Work to be completed | Where the line containing "purple bottle: 9 -> 8" appears, start copying; continue through the last line below and copy nothing else.
BEGIN Information supplied
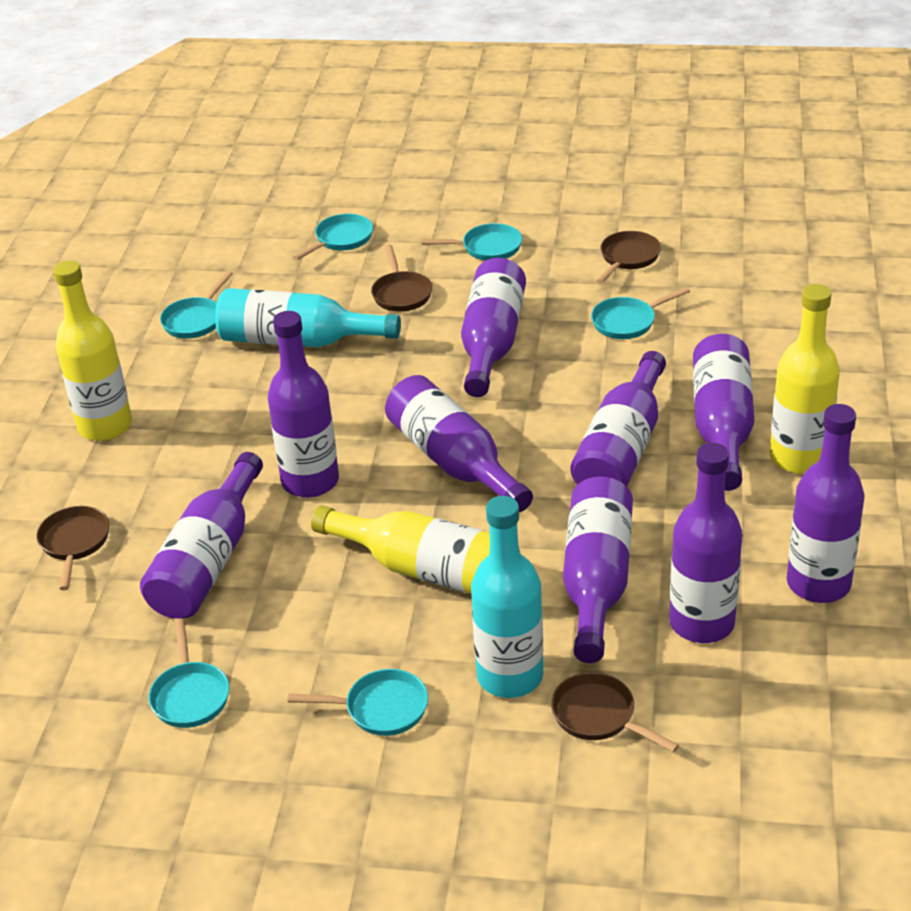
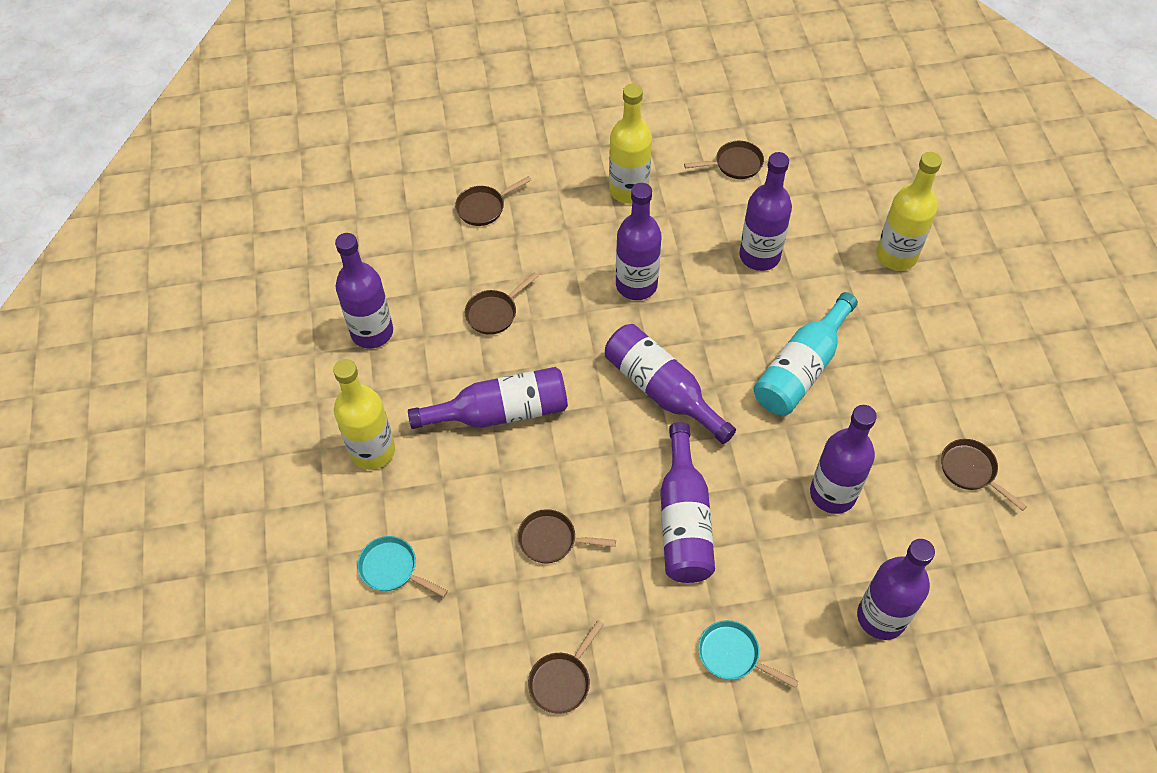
brown pan: 4 -> 6
purple bottle: 9 -> 8
turquoise bottle: 2 -> 1
turquoise pan: 6 -> 2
END Information supplied
Response |
purple bottle: 9 -> 8
turquoise bottle: 2 -> 1
turquoise pan: 6 -> 2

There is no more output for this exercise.